Object state comparisons:

::::

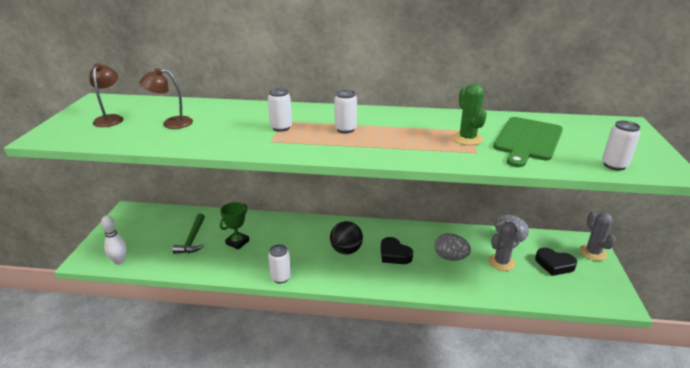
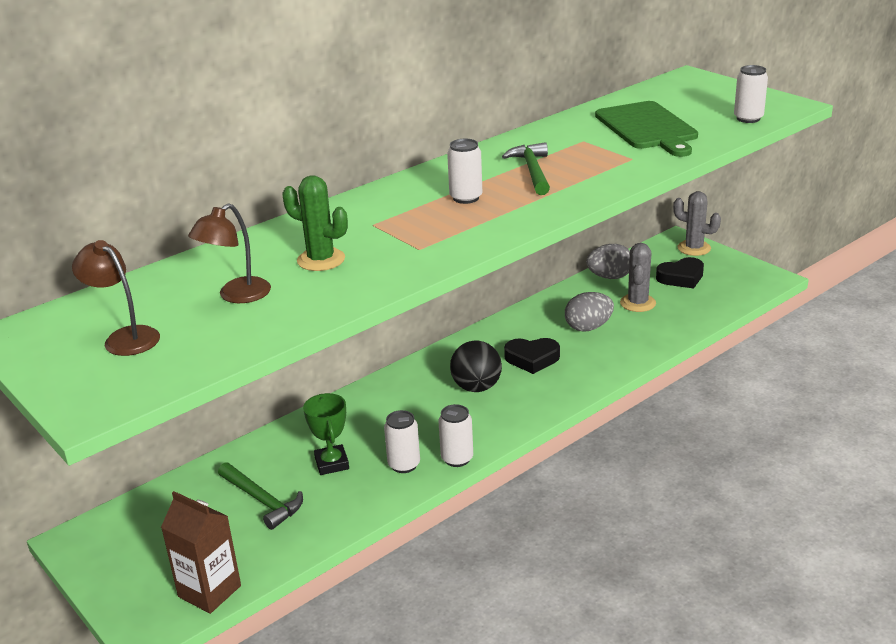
camera: 45 degrees left, 0 degrees up
(119, 261) = (209, 591): white bowling pin -> brown carton
(281, 127) = (391, 231): white can -> white can (404, 465)
(407, 132) = (532, 171): none -> green hammer
(467, 139) = (598, 150): green cactus -> green cactus (321, 260)

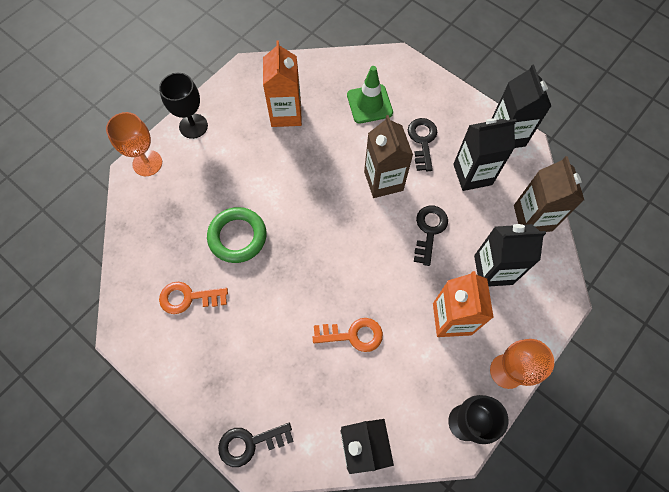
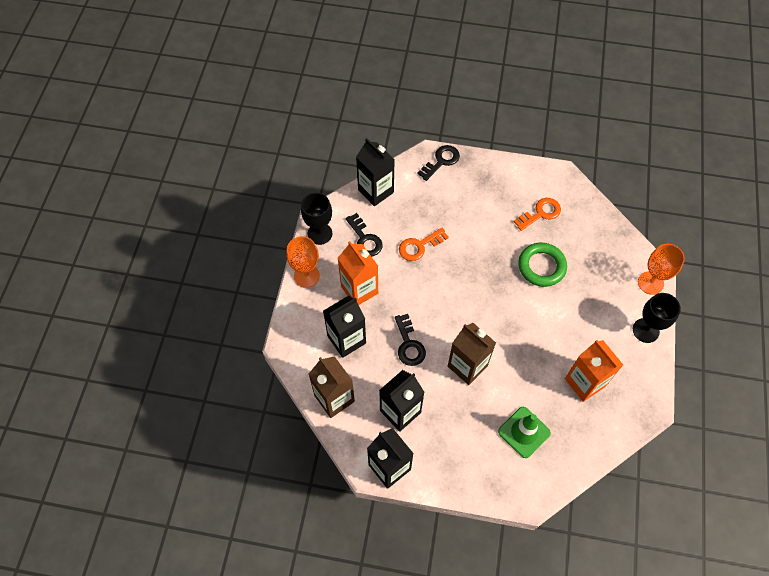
camera: 150 degrees right, 5 degrees down
(422, 141) = (458, 420): black key -> black key (365, 239)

::::

■ **Exercise requirements**
Lines with the word "green" in them should be copied from the preceding records.

■ **The completed task**
(407, 132) = (532, 171): none -> green hammer
(467, 139) = (598, 150): green cactus -> green cactus (321, 260)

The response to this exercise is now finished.